[Recorded data]
-- begin --

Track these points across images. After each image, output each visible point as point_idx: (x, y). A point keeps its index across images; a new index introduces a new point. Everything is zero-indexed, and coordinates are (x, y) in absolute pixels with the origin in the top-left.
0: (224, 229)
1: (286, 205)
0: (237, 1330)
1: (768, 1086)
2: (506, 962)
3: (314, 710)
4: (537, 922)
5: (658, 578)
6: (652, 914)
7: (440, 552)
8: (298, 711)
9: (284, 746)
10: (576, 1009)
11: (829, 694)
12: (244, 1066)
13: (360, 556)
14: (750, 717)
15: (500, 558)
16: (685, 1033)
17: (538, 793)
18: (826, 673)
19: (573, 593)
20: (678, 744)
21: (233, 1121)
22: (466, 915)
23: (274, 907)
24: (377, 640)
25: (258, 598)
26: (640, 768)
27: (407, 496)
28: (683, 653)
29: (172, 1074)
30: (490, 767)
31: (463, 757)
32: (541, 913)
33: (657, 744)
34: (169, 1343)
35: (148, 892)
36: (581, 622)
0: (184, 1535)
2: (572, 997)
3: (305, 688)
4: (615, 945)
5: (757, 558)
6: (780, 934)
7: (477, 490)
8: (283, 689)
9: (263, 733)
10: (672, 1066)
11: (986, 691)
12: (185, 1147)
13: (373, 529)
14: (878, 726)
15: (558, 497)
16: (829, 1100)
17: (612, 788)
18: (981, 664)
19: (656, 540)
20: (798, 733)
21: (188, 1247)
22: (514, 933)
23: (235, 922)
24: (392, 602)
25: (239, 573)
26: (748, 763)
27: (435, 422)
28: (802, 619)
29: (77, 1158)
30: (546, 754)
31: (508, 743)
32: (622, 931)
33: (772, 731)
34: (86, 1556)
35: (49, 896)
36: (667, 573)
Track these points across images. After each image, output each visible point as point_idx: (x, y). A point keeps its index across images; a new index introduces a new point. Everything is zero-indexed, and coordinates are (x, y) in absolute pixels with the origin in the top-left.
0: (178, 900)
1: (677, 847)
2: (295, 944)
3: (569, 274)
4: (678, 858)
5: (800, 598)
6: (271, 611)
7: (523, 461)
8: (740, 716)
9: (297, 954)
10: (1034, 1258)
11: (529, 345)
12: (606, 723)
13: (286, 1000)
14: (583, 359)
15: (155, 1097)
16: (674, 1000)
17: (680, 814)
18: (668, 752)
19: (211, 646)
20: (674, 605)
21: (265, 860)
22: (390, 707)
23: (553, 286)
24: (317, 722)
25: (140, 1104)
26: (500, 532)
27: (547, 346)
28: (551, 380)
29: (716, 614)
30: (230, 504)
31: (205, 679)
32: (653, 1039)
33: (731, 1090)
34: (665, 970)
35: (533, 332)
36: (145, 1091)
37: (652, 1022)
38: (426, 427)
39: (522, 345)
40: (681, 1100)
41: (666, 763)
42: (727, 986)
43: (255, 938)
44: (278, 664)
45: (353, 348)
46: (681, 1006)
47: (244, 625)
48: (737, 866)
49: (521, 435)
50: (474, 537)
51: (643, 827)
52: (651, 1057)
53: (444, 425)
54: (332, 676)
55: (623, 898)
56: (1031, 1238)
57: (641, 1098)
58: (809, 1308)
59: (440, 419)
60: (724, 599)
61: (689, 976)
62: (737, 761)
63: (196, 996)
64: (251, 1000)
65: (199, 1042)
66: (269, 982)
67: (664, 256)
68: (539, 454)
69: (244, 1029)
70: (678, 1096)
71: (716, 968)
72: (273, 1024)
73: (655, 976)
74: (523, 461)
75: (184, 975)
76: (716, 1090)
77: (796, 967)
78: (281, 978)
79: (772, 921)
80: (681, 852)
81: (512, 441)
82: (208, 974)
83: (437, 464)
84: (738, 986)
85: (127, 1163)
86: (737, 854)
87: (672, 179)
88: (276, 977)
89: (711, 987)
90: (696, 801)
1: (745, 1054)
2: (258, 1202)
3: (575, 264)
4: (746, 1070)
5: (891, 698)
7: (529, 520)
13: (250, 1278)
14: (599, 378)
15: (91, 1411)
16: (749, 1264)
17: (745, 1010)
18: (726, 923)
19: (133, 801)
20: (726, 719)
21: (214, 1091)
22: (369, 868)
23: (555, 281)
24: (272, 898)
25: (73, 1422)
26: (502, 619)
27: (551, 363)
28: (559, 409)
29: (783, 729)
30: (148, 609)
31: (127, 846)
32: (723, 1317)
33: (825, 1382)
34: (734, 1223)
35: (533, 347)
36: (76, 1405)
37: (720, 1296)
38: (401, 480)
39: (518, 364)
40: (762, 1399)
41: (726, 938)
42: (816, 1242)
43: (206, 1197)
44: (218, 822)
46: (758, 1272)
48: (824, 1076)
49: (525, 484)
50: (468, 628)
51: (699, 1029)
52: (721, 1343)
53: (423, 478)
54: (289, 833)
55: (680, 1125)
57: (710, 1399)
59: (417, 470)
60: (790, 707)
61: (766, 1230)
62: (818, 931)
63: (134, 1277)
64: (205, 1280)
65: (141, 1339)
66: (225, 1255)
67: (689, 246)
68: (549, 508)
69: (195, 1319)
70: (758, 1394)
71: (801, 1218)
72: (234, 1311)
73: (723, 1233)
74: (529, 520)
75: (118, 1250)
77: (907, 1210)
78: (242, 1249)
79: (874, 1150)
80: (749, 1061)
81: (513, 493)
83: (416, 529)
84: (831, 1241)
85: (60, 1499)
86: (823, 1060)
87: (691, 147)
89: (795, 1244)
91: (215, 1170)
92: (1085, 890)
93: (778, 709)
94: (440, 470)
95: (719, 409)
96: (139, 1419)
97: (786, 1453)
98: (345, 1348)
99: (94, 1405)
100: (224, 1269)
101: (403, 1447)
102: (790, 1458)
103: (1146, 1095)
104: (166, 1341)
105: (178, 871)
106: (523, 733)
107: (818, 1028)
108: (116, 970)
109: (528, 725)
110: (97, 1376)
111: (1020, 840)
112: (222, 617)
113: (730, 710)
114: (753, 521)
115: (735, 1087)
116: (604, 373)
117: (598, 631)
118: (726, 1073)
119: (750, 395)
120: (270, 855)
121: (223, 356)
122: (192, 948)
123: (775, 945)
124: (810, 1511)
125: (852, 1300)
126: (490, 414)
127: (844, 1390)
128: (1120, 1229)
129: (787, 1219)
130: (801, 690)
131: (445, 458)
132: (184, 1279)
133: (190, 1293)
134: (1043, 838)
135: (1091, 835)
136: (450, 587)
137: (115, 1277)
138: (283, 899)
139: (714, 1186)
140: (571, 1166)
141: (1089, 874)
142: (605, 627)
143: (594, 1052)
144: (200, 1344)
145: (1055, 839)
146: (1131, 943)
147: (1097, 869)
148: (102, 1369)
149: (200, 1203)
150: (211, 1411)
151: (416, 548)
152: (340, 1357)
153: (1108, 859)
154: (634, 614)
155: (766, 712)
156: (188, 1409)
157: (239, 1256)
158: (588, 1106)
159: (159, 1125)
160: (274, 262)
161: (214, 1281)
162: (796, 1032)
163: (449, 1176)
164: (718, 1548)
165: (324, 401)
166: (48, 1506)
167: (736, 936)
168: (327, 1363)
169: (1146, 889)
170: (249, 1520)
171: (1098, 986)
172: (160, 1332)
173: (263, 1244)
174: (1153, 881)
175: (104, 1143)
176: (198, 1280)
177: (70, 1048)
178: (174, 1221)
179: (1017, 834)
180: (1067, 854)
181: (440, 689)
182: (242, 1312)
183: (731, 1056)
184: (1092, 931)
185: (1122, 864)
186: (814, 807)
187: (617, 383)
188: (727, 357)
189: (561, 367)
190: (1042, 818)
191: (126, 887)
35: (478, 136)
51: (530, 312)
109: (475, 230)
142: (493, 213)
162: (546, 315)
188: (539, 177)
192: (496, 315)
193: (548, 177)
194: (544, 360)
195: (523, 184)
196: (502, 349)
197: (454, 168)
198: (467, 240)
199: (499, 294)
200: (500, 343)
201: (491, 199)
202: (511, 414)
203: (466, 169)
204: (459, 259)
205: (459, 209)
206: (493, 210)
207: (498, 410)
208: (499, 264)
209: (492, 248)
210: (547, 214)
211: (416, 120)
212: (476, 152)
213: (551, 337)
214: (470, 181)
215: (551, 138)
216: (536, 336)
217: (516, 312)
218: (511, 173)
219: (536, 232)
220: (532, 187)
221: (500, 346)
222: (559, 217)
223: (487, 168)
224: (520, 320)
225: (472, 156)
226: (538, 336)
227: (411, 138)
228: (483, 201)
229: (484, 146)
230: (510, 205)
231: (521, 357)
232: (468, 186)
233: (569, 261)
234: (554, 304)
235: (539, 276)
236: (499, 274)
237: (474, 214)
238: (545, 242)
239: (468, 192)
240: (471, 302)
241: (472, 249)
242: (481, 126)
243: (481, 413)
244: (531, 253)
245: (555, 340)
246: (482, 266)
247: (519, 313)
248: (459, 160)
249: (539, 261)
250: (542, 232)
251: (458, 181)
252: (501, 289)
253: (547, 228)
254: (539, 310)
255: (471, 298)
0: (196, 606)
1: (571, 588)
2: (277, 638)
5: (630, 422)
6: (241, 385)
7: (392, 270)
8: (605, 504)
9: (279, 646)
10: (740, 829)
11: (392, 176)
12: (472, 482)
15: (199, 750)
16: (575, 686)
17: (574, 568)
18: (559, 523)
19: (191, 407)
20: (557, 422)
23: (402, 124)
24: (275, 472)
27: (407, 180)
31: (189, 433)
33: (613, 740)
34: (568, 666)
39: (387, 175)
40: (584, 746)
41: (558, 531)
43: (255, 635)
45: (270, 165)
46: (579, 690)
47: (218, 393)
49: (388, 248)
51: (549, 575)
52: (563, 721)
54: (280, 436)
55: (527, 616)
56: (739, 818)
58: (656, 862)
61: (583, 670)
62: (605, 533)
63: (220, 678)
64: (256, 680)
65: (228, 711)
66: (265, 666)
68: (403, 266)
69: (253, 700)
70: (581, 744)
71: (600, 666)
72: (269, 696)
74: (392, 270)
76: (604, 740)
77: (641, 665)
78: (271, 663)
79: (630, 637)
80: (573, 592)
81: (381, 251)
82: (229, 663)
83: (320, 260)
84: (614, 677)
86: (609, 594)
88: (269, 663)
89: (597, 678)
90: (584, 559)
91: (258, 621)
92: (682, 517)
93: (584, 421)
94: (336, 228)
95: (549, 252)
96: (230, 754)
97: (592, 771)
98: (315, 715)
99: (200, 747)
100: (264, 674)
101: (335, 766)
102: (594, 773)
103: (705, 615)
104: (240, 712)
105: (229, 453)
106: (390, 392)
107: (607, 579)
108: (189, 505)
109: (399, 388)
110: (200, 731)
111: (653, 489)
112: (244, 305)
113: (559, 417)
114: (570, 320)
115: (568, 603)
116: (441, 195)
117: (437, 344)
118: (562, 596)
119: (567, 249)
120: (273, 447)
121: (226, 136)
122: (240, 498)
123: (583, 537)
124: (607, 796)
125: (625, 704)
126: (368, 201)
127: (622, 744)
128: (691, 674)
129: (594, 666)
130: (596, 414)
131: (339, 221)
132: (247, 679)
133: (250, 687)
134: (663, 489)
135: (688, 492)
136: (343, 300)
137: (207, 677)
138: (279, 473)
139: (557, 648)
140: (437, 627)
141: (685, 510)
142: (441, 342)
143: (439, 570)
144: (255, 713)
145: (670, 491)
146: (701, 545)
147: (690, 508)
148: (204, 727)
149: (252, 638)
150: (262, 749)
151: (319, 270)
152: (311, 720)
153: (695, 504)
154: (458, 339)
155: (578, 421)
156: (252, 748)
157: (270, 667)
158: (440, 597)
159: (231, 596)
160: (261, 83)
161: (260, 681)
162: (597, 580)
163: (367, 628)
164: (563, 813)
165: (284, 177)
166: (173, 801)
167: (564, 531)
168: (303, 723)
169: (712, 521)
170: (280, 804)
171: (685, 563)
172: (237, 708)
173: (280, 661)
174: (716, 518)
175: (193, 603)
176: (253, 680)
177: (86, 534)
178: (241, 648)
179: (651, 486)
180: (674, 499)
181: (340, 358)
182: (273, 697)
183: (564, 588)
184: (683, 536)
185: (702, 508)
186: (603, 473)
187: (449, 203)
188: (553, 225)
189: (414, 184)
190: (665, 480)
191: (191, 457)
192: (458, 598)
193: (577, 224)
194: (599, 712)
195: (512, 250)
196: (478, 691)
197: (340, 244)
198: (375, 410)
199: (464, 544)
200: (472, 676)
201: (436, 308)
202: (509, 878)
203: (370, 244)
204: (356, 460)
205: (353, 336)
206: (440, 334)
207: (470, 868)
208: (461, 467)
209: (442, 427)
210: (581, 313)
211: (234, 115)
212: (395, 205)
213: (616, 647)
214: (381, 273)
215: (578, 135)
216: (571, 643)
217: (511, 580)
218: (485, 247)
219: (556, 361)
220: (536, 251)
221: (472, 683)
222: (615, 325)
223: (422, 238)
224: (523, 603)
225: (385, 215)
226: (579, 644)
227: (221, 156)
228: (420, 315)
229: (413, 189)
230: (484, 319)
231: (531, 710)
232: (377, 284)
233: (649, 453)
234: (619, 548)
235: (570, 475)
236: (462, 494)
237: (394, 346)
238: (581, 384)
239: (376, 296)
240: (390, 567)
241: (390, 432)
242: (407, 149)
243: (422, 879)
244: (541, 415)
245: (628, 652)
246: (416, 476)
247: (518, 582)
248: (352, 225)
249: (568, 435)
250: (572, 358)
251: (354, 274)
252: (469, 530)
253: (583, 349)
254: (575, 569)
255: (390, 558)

-- end --

■ **Problem**
Copy the rows from the beginning of the recorded data through the row containing "0: (237, 1330)", both included. In the answers, multiply each coordinate by 0.7 and round to whole numbers with halves rounded up, leaving the requests and the coordinates within them unchanged.

■ **Exercise output**
Track these points across images. After each image, output each visible point as point_idx: (x, y). A point keeps its index across images; a new index introduces a new point. Everything is zero-indexed, and coordinates are (x, y) in absolute pixels with the origin in the top-left.
0: (224, 229)
1: (286, 205)
0: (166, 931)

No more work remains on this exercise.